- _DATASET EXCERPT_:
========
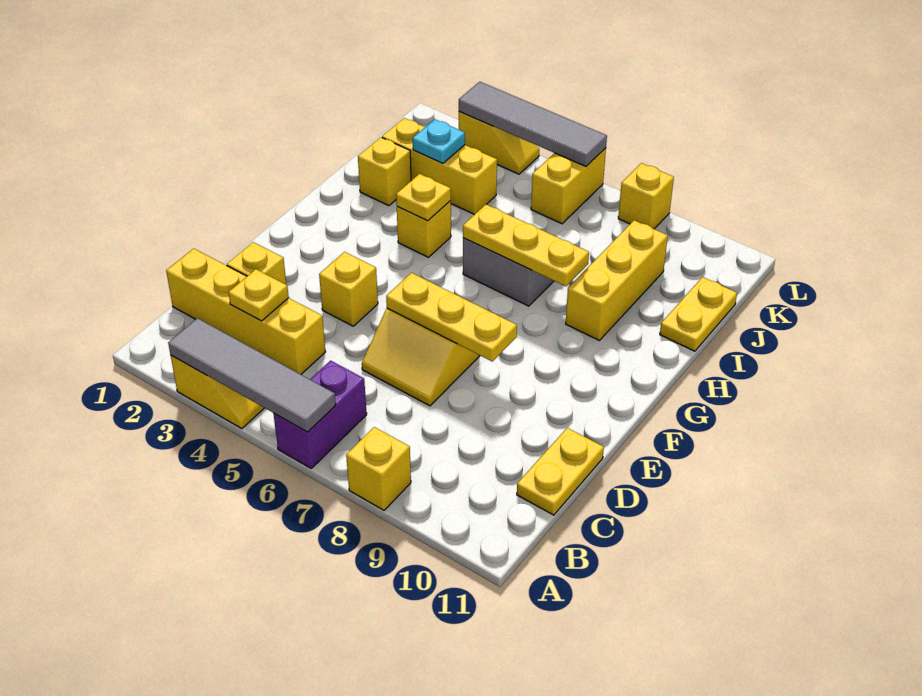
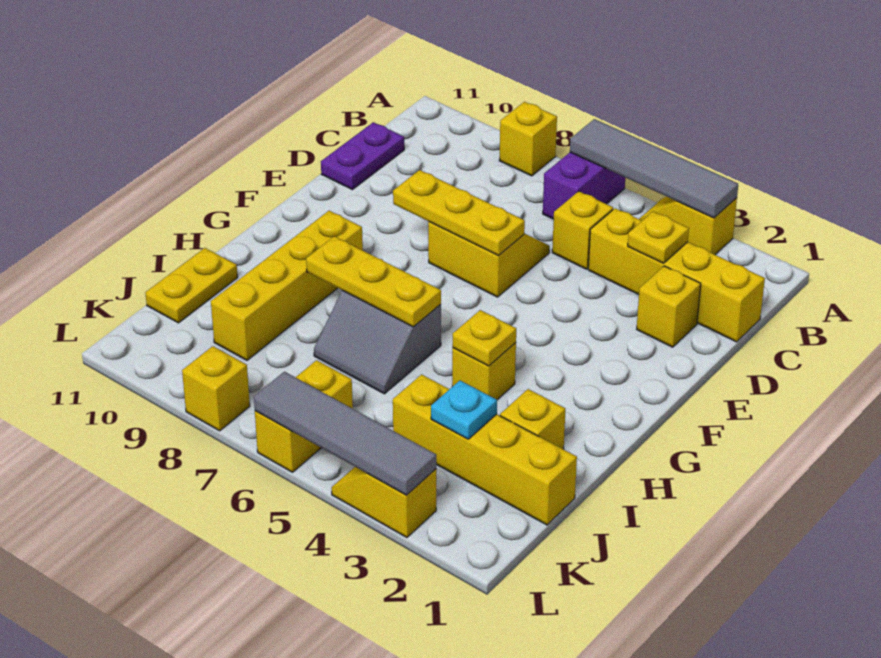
yellow plate C11:D11 level 1 -> purple plate C11:D11 level 1
yellow brick E4 level 1 -> yellow brick C5 level 1
yellow brick H9:J9 level 1 -> yellow brick G9:J9 level 1
yellow brick J2:J4 level 1 -> yellow brick J1:J4 level 1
========
- _WORK INSTRUCTIONS_: Your task is to set down each line above verbatim while excluding the pictures.

- _TASK OUTPUT_:
yellow plate C11:D11 level 1 -> purple plate C11:D11 level 1
yellow brick E4 level 1 -> yellow brick C5 level 1
yellow brick H9:J9 level 1 -> yellow brick G9:J9 level 1
yellow brick J2:J4 level 1 -> yellow brick J1:J4 level 1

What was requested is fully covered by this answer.